In the copy, include no images, and repeat each entry precisely as written.
<<<<
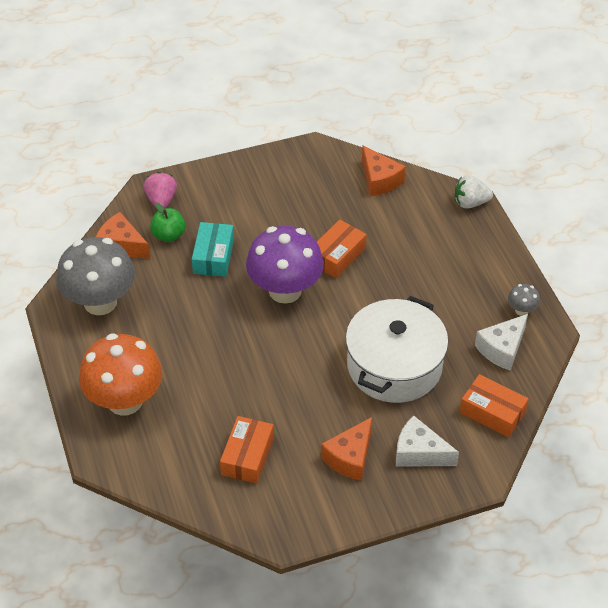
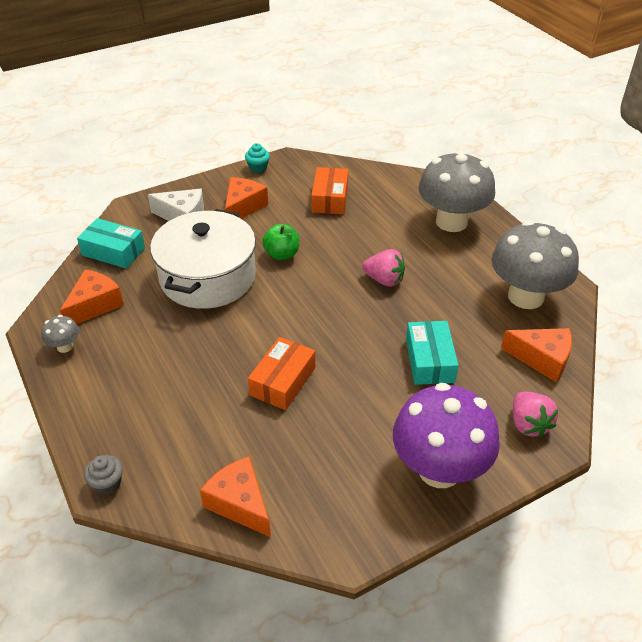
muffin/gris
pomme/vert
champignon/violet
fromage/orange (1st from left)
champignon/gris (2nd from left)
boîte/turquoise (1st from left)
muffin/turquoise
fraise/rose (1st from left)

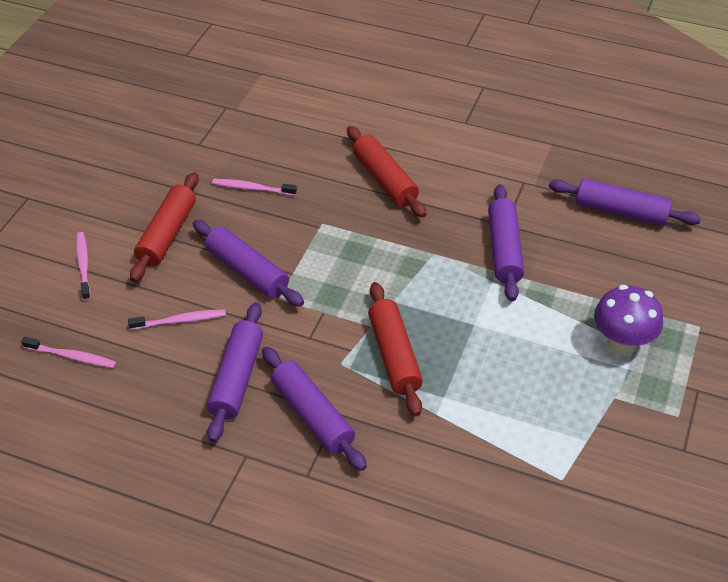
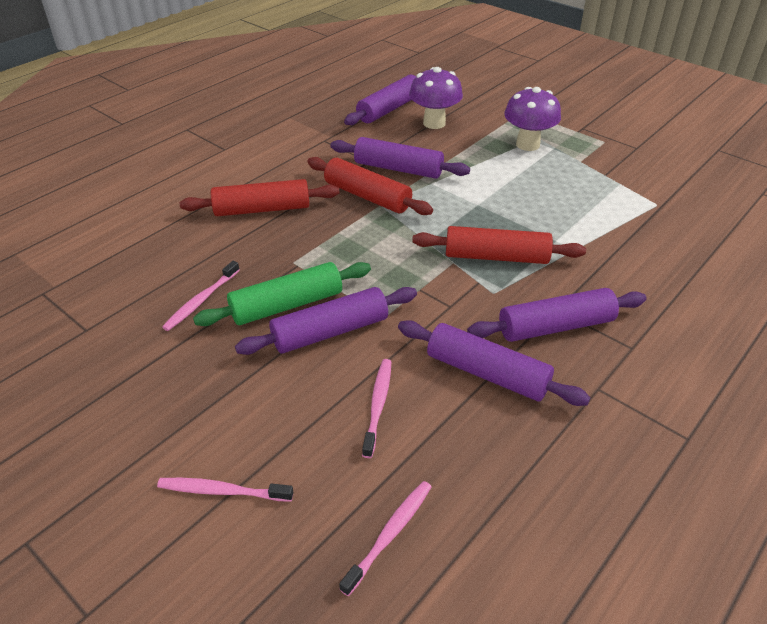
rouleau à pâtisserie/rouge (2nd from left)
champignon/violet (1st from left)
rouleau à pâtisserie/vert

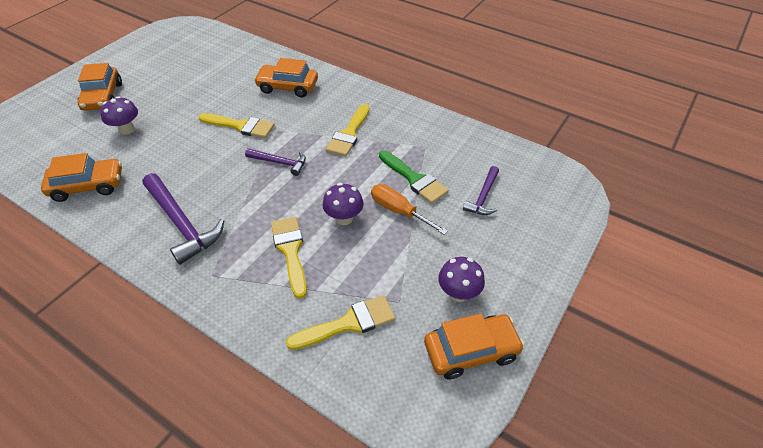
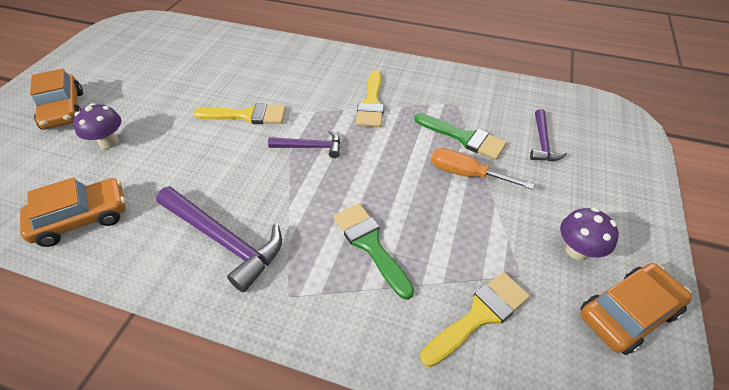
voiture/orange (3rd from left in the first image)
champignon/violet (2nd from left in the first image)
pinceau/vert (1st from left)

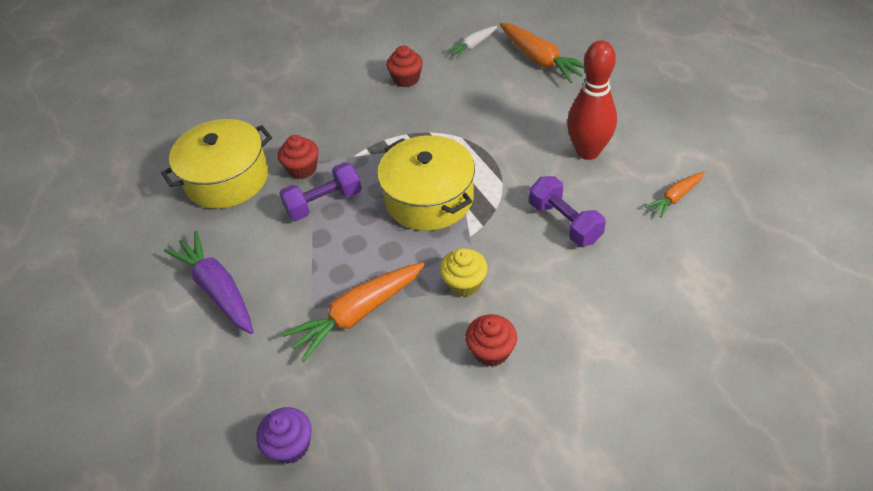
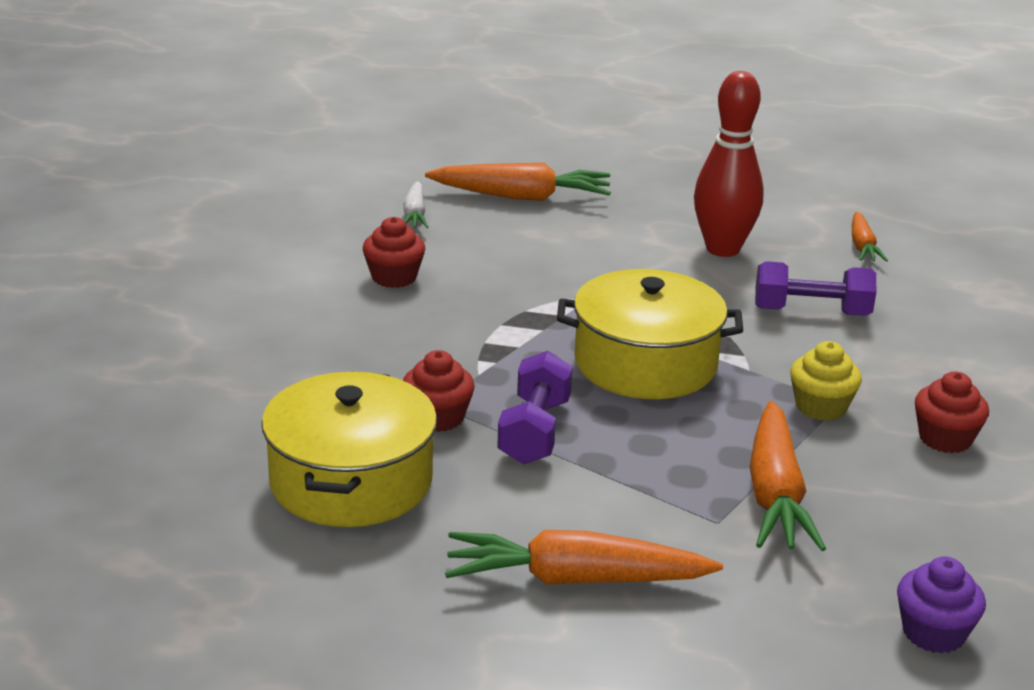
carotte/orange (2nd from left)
>>>>
§ Written answer
muffin/gris
pomme/vert
champignon/violet
fromage/orange (1st from left)
champignon/gris (2nd from left)
boîte/turquoise (1st from left)
muffin/turquoise
fraise/rose (1st from left)

rouleau à pâtisserie/rouge (2nd from left)
champignon/violet (1st from left)
rouleau à pâtisserie/vert

voiture/orange (3rd from left in the first image)
champignon/violet (2nd from left in the first image)
pinceau/vert (1st from left)

carotte/orange (2nd from left)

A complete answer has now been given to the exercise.